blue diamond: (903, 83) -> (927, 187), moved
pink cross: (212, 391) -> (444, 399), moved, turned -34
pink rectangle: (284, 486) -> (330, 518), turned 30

+++

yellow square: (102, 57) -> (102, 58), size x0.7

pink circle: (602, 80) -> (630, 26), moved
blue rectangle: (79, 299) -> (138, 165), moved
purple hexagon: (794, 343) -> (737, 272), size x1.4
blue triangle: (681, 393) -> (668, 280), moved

+++

Your goal: From the entries above, write out only the lines starting at the line that holds "blue diamond: (903, 83) -> (927, 187), moved" and ending at the line that holds "pink rectangle: (284, 486)", keeping both and matching them exactly.

Reply to the exercise:
blue diamond: (903, 83) -> (927, 187), moved
pink cross: (212, 391) -> (444, 399), moved, turned -34
pink rectangle: (284, 486) -> (330, 518), turned 30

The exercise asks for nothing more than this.